┌────────
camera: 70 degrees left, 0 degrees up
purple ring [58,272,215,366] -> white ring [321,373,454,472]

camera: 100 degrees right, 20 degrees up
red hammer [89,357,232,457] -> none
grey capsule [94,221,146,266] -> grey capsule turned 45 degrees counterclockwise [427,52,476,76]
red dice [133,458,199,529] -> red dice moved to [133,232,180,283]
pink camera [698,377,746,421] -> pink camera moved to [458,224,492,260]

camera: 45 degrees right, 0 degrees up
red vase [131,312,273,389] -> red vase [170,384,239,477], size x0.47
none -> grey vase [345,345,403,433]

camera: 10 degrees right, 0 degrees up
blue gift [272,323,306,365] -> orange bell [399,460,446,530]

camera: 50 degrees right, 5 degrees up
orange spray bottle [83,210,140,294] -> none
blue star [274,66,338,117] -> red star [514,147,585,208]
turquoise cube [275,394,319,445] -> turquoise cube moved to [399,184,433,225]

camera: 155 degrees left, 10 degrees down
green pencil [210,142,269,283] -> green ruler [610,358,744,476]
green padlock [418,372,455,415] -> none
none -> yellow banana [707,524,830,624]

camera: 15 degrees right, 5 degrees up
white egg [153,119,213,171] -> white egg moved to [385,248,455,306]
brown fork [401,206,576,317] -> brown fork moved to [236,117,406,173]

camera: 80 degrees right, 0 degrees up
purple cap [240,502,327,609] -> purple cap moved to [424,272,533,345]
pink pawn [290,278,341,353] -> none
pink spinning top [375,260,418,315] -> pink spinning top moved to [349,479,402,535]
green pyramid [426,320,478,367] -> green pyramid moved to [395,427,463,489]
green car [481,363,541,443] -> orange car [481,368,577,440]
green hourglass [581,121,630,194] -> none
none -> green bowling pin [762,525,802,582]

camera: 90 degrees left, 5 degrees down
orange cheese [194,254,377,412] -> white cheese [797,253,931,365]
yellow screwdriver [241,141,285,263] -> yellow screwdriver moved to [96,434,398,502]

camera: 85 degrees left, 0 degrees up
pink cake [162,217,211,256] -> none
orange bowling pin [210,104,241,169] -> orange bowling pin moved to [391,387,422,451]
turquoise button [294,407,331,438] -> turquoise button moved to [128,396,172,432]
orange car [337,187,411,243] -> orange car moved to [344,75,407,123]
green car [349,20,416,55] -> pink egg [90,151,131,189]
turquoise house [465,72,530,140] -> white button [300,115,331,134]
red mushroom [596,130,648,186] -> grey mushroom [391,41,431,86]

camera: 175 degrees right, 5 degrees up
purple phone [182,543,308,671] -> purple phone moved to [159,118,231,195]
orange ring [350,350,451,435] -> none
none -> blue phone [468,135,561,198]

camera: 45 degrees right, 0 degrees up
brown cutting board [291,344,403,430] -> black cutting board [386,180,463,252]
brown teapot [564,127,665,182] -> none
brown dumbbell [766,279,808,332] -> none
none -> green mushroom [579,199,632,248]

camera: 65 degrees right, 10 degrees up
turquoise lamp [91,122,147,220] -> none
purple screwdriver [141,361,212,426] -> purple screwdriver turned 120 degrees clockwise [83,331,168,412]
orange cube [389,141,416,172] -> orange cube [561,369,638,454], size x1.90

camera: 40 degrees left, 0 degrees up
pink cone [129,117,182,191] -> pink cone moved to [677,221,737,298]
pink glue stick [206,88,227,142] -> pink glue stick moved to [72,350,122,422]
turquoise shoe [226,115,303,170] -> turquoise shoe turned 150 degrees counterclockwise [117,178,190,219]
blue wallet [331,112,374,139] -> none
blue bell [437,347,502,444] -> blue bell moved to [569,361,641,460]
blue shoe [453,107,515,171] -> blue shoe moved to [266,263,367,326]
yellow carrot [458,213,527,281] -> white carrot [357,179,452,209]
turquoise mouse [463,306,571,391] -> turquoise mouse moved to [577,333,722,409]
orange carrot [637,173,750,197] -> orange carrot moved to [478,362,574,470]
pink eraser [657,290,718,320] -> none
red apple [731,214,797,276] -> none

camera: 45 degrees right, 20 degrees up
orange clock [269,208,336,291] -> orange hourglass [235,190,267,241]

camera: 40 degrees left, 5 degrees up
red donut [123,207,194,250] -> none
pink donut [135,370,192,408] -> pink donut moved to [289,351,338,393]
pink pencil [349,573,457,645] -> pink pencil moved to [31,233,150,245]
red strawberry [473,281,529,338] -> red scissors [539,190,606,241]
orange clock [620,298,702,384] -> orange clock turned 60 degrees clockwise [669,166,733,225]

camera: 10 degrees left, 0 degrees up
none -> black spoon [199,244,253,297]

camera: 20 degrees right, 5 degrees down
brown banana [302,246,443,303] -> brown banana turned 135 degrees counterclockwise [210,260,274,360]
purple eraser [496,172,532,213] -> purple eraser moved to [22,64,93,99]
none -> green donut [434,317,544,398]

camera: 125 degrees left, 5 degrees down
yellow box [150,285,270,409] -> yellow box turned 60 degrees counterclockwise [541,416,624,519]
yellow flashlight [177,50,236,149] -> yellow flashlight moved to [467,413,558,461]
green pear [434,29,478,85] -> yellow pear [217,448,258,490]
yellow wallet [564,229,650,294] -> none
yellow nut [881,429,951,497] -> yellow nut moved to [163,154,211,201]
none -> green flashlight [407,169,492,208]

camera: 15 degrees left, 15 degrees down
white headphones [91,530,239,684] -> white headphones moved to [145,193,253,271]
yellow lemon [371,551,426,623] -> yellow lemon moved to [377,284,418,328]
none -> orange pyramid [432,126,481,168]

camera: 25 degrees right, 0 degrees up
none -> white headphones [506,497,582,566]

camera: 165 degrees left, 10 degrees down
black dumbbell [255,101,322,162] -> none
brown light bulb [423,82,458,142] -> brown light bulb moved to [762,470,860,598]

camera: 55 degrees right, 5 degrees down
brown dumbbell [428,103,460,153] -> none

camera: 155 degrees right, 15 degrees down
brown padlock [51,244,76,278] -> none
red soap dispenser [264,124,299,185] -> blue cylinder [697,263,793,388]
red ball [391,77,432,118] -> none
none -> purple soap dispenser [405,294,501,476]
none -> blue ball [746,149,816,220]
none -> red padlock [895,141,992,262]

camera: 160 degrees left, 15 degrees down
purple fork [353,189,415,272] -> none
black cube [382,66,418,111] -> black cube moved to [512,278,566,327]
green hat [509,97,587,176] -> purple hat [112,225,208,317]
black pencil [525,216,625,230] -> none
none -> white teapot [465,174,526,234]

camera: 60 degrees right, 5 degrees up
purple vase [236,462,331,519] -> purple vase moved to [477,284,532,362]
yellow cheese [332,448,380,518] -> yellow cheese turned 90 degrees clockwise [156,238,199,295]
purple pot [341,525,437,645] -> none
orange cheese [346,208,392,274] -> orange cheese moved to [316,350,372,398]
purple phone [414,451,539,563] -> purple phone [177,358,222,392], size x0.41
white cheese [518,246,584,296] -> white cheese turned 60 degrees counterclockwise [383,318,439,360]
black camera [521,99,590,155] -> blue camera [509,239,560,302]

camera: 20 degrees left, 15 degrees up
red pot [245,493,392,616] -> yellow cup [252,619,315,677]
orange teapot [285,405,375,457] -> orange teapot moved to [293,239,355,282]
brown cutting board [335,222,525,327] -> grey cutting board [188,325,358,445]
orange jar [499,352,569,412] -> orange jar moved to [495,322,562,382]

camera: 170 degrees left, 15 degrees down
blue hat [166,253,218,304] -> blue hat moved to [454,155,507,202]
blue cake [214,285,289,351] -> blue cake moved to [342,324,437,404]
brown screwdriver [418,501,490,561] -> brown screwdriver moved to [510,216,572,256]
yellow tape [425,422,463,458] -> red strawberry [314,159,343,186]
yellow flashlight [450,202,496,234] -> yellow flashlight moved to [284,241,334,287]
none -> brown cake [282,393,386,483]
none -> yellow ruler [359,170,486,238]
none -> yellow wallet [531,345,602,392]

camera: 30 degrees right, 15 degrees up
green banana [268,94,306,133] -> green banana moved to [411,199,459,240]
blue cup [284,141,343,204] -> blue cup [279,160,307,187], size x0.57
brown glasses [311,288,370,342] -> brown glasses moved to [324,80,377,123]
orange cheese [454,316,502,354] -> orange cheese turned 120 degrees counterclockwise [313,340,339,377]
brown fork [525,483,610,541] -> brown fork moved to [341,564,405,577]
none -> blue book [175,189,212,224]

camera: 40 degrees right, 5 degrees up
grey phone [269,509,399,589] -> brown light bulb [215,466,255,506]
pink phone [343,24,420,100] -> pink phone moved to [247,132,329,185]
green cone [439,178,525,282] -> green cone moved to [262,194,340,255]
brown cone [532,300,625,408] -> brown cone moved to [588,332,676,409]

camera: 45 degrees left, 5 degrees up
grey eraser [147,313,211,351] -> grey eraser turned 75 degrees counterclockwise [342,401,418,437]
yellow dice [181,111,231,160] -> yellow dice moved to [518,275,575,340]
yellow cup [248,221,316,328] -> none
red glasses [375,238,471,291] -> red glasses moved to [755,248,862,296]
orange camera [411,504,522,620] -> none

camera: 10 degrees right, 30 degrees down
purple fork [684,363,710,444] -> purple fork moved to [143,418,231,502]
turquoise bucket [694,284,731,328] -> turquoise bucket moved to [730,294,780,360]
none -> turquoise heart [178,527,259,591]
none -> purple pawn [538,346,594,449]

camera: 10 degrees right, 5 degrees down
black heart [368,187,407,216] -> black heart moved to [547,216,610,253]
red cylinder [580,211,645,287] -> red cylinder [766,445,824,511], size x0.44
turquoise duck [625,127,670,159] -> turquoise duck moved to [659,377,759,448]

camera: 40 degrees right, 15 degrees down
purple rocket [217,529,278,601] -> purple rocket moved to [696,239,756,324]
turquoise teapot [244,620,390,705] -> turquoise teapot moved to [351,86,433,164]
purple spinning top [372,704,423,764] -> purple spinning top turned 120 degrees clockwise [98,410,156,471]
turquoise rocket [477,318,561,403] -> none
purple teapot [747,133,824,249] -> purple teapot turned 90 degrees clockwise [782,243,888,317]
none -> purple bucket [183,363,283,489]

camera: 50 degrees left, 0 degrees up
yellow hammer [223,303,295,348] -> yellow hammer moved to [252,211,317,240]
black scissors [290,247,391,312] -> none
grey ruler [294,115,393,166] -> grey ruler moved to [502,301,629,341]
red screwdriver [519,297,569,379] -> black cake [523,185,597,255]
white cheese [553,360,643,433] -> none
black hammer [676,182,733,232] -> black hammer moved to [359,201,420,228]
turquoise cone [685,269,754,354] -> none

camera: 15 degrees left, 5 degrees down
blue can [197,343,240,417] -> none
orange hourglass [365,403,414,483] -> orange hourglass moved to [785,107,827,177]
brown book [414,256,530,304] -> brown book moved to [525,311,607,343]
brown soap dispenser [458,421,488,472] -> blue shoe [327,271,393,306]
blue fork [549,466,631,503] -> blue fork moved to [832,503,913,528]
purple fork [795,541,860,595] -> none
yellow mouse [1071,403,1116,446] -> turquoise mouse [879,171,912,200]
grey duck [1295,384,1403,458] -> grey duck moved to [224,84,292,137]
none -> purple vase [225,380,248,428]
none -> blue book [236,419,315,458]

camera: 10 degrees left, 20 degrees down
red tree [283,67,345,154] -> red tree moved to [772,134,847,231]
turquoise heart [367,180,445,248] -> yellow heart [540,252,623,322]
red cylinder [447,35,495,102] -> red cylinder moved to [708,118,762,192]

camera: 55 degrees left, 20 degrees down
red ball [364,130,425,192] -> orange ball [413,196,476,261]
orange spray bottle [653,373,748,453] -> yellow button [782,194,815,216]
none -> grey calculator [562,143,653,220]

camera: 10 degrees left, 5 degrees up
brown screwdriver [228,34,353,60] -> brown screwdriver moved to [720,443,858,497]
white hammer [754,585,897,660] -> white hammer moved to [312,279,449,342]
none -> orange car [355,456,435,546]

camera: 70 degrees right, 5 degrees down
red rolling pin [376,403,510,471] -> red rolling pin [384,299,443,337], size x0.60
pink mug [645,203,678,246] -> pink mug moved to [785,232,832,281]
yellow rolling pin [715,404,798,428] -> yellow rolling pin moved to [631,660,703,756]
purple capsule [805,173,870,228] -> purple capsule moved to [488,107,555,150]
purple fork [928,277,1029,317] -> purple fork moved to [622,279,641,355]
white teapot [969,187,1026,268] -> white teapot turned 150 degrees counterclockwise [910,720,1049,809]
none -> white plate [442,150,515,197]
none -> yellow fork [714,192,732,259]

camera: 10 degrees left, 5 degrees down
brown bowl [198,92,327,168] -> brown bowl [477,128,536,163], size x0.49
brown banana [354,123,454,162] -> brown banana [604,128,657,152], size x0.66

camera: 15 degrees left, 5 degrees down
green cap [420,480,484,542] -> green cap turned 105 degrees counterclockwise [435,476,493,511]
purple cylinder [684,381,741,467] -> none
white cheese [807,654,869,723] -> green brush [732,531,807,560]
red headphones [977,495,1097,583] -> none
└────────
Repeat exactly the lines that run from the opening of the listing through the line holding "grey capsule [94,221,146,266]". Leave out everything else.

ANSWER BELOW:
camera: 70 degrees left, 0 degrees up
purple ring [58,272,215,366] -> white ring [321,373,454,472]

camera: 100 degrees right, 20 degrees up
red hammer [89,357,232,457] -> none
grey capsule [94,221,146,266] -> grey capsule turned 45 degrees counterclockwise [427,52,476,76]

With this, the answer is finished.